Once you reach the line with "R101: none -> 220 (GND, n3)", copy it and every line after it exactly, up to the end of the data. Omit the pictures.

Records drawn from a dataset
%%
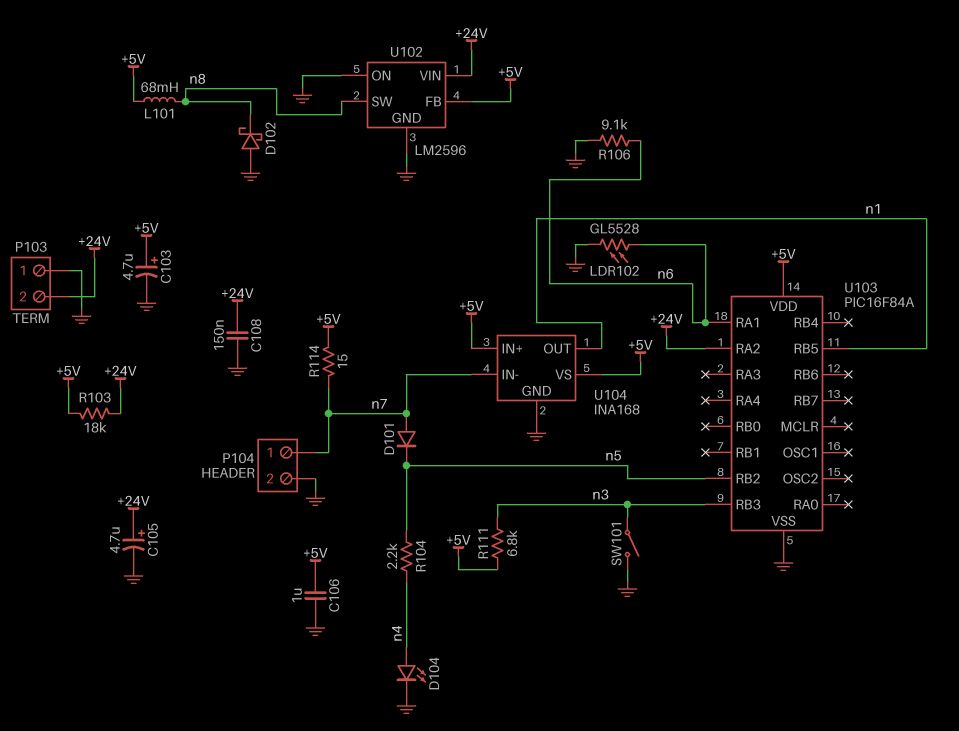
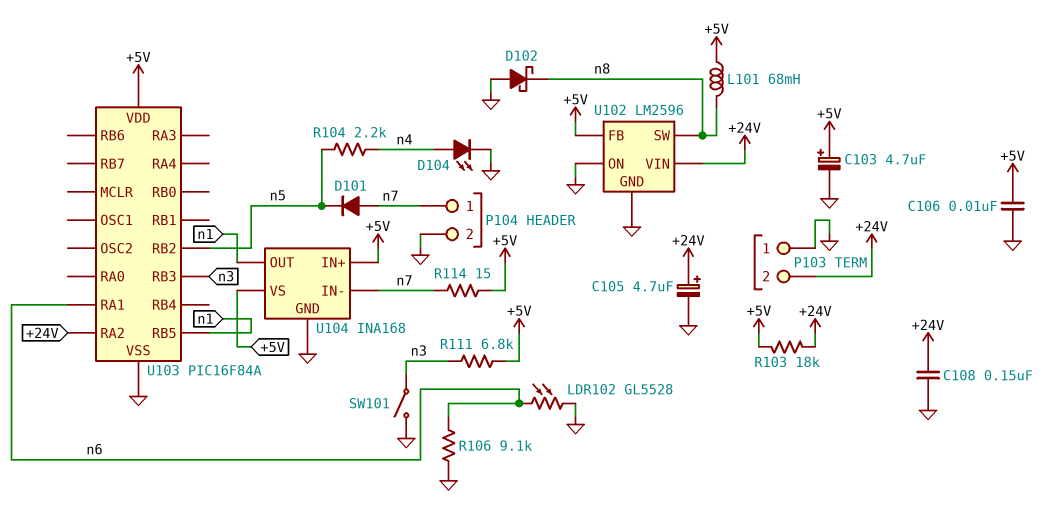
C106: 1uF (+5V, GND) -> 10nF (+5V, GND)

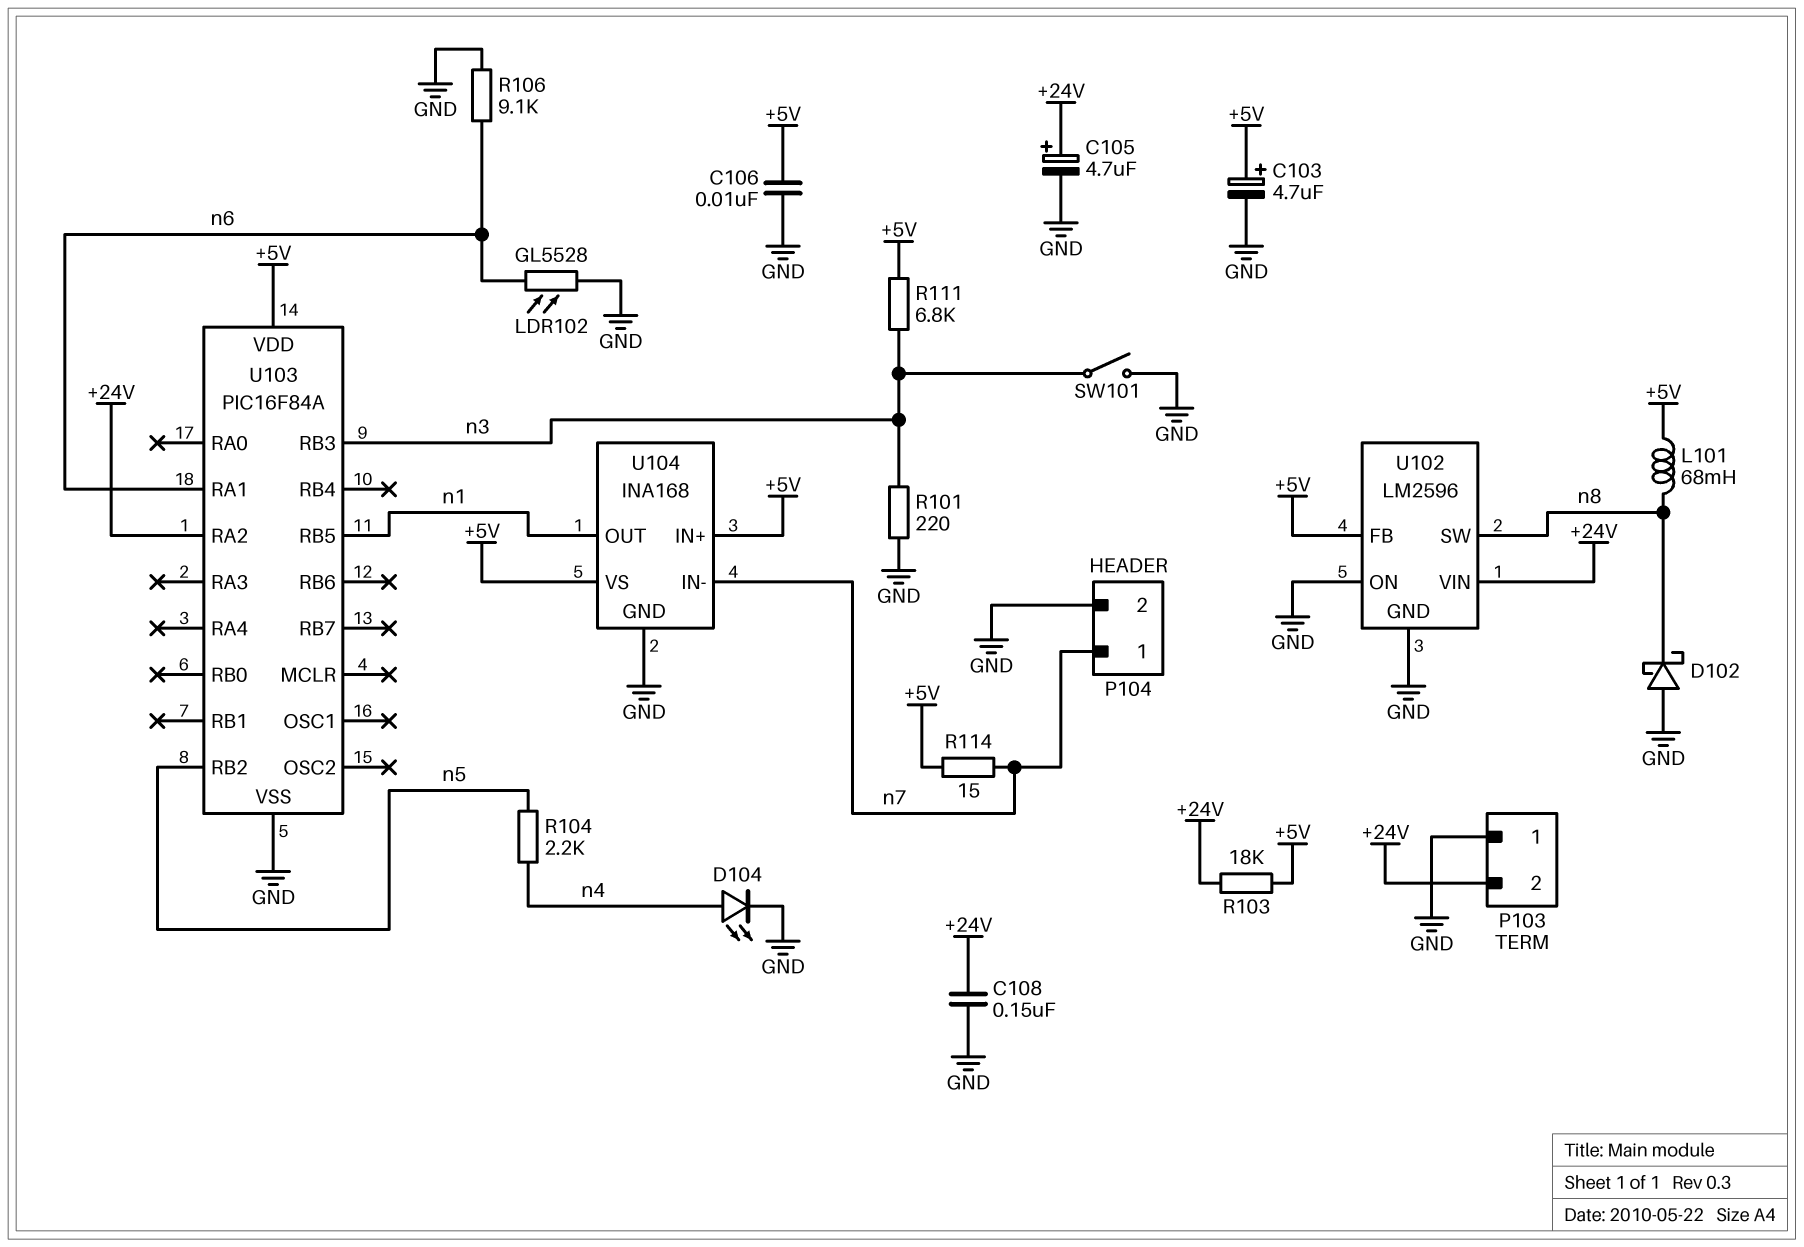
D101: diode (A n7, K n5) -> none
R101: none -> 220 (GND, n3)

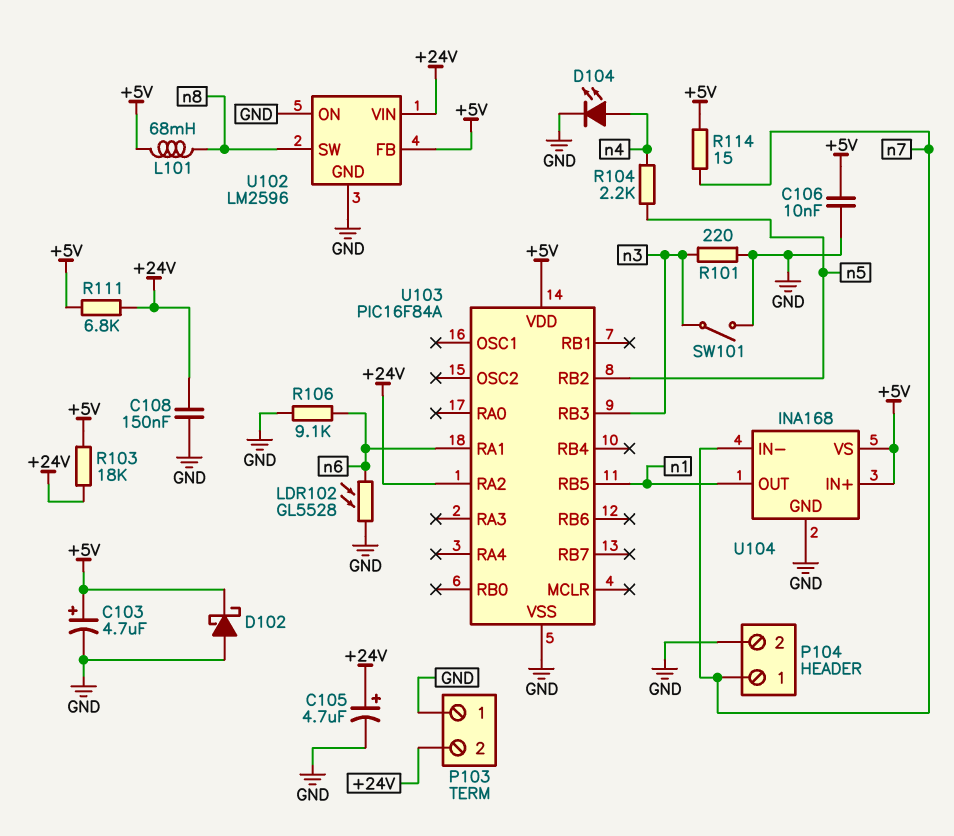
D102: schottky (A GND, K n8) -> schottky (A GND, K +5V)
R111: 6.8k (+5V, n3) -> 6.8k (+5V, +24V)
%%
_RESPONSE_
R101: none -> 220 (GND, n3)

D102: schottky (A GND, K n8) -> schottky (A GND, K +5V)
R111: 6.8k (+5V, n3) -> 6.8k (+5V, +24V)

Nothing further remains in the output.